Activity:
The job is to find each line of the records below that includes the word "cutting" and copy it.

[Records contained in a dataset]
┌──

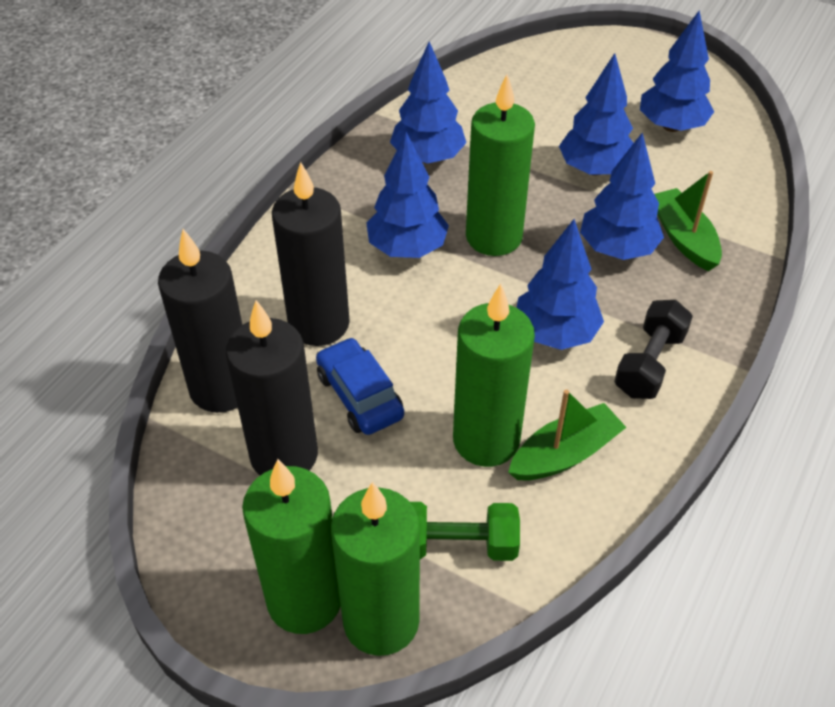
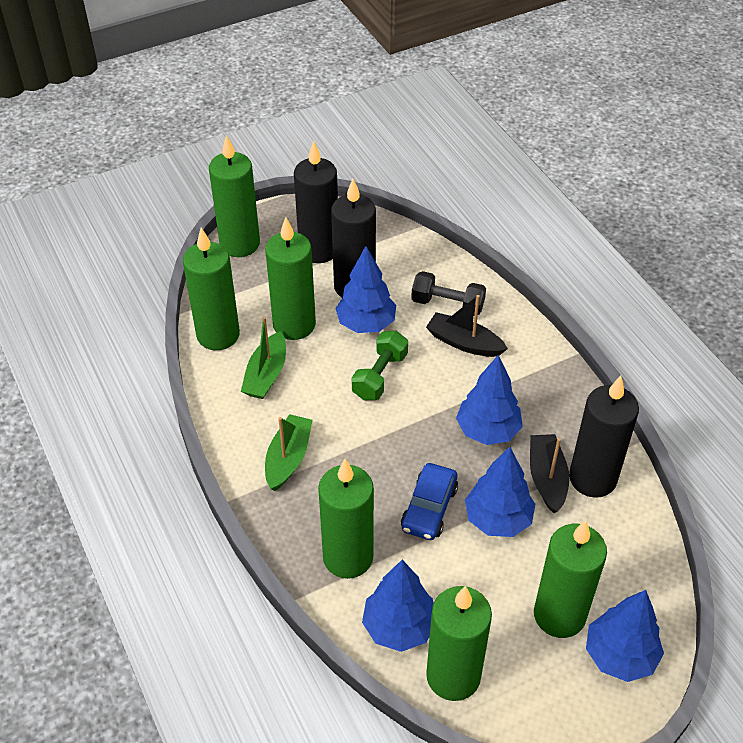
black boat: 0 -> 2
blue tree: 6 -> 5
green candle: 4 -> 6

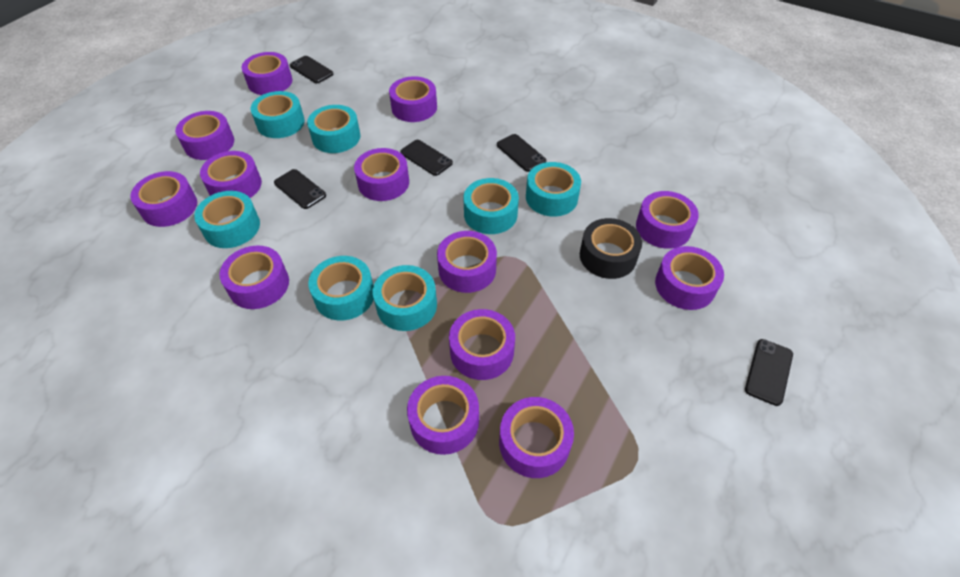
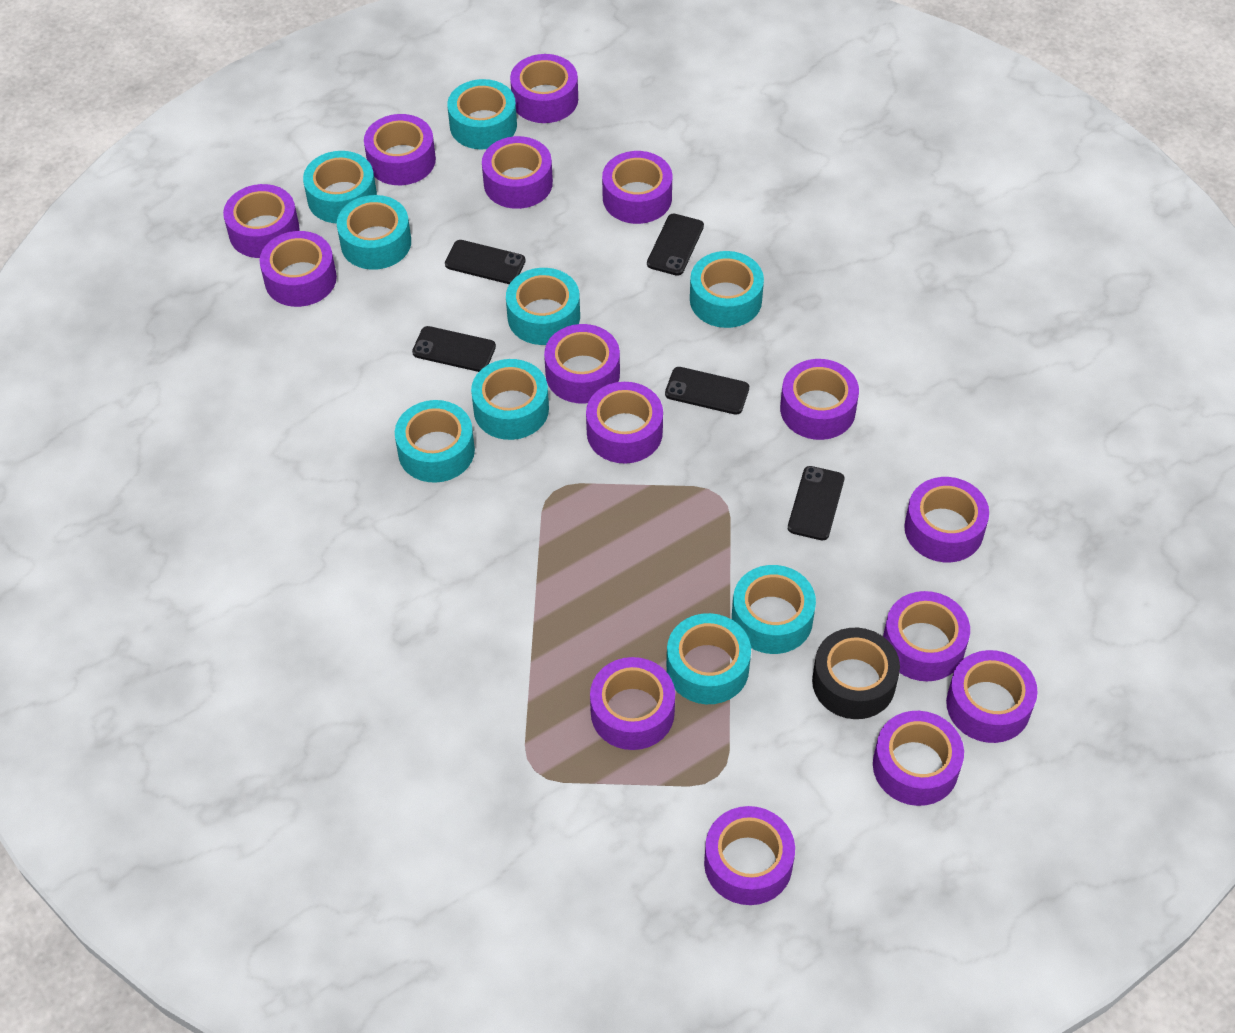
purple tape: 13 -> 15
turquoise tape: 7 -> 9

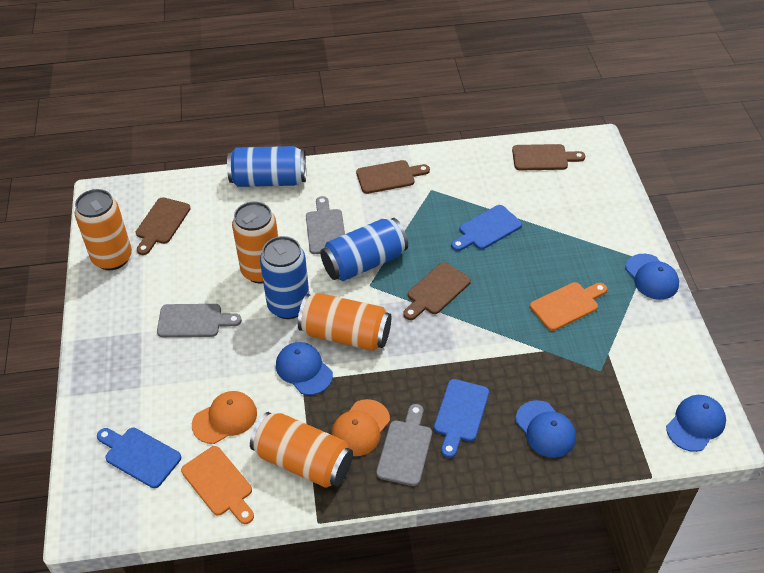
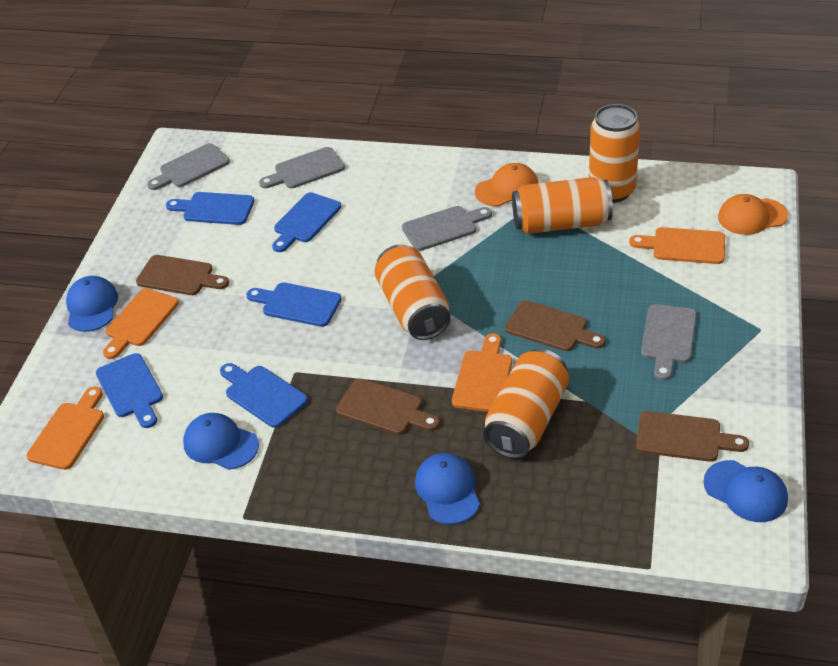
blue can: 3 -> 0
blue cutting board: 3 -> 5
grey cutting board: 3 -> 4
orange cutting board: 2 -> 4

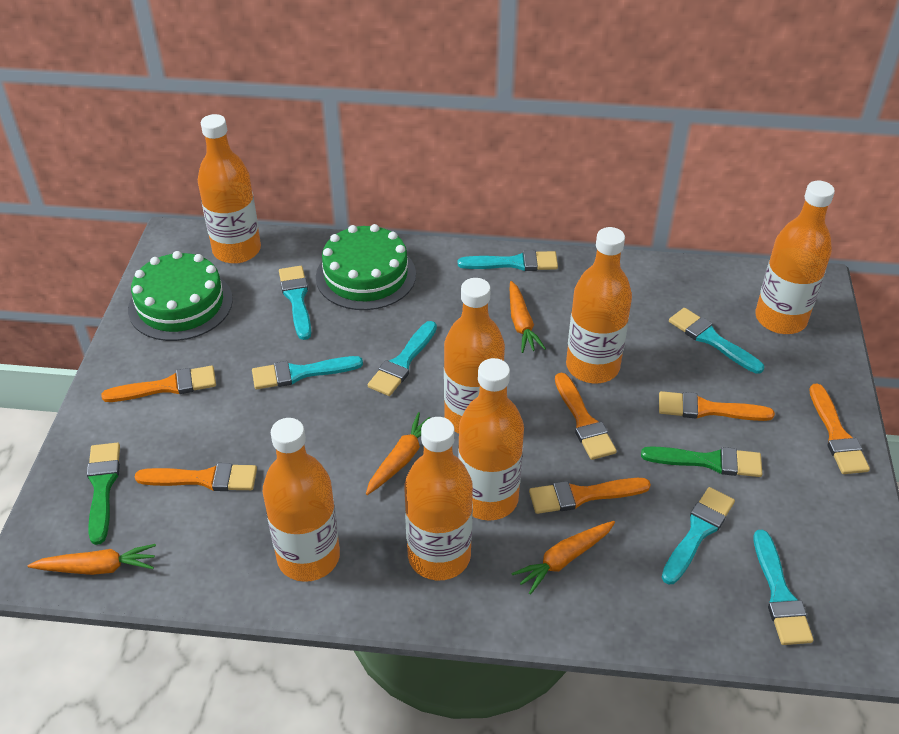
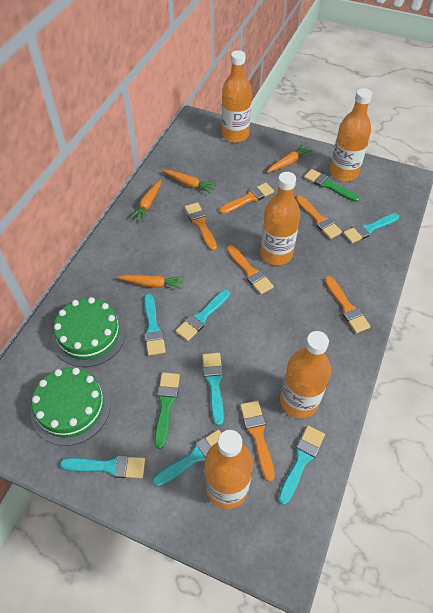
orange bottle: 7 -> 5

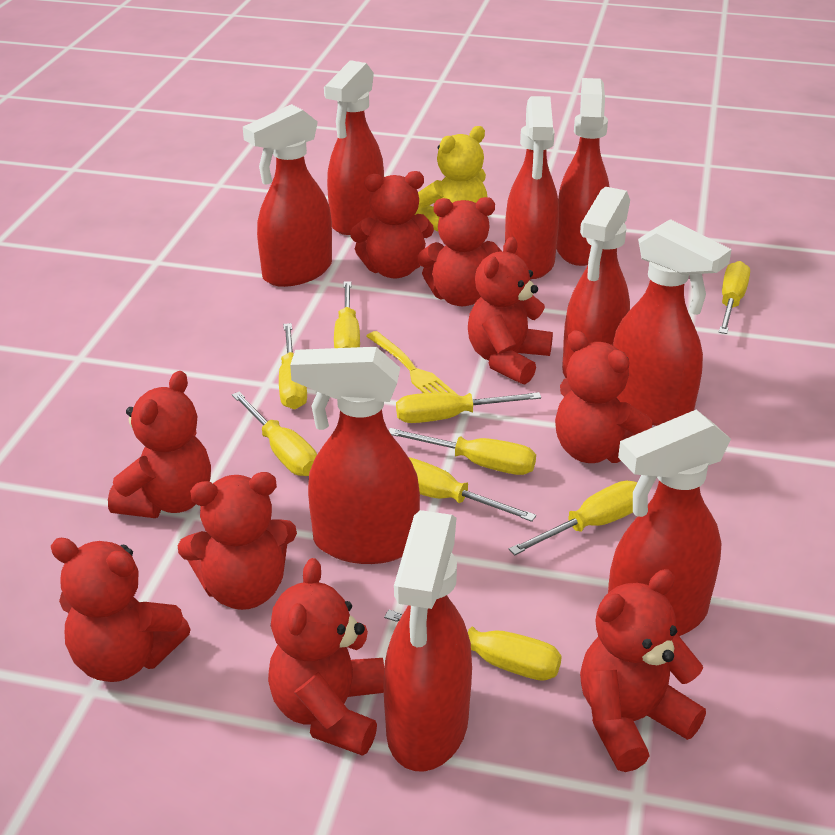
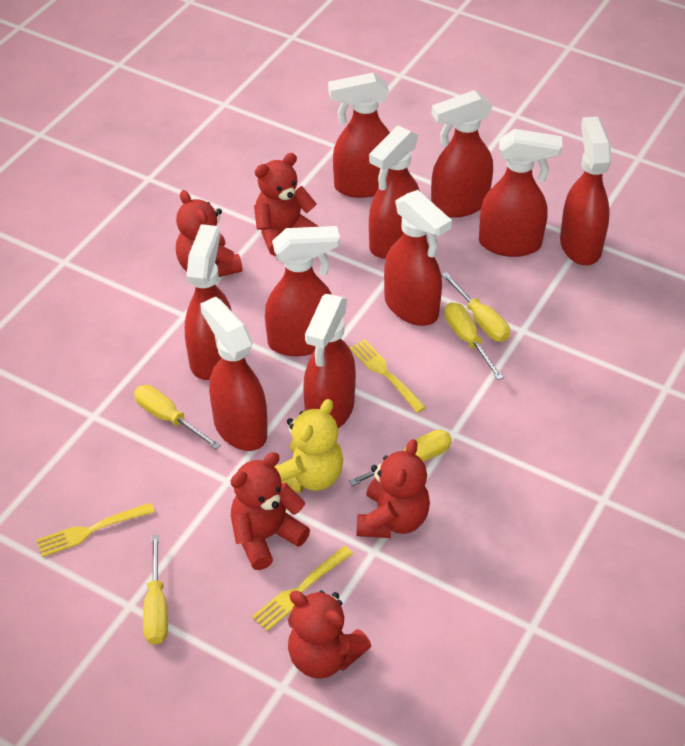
red spray bottle: 9 -> 10
red teddy bear: 9 -> 5
yellow fork: 1 -> 3
yellow screwdriver: 9 -> 5

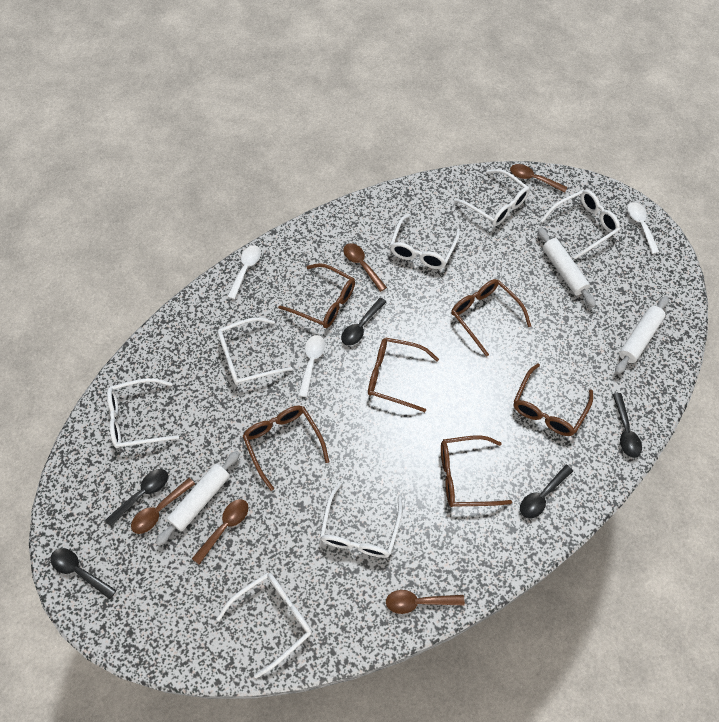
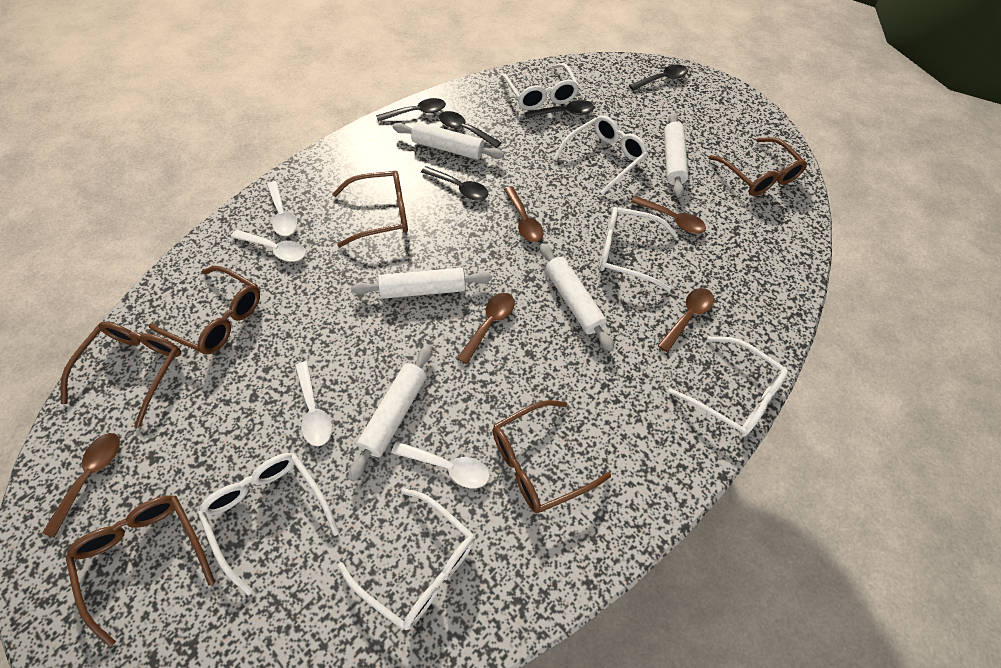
white glasses: 7 -> 6
white rolling pin: 3 -> 5
white spoon: 3 -> 4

└──

Response area:
blue cutting board: 3 -> 5
grey cutting board: 3 -> 4
orange cutting board: 2 -> 4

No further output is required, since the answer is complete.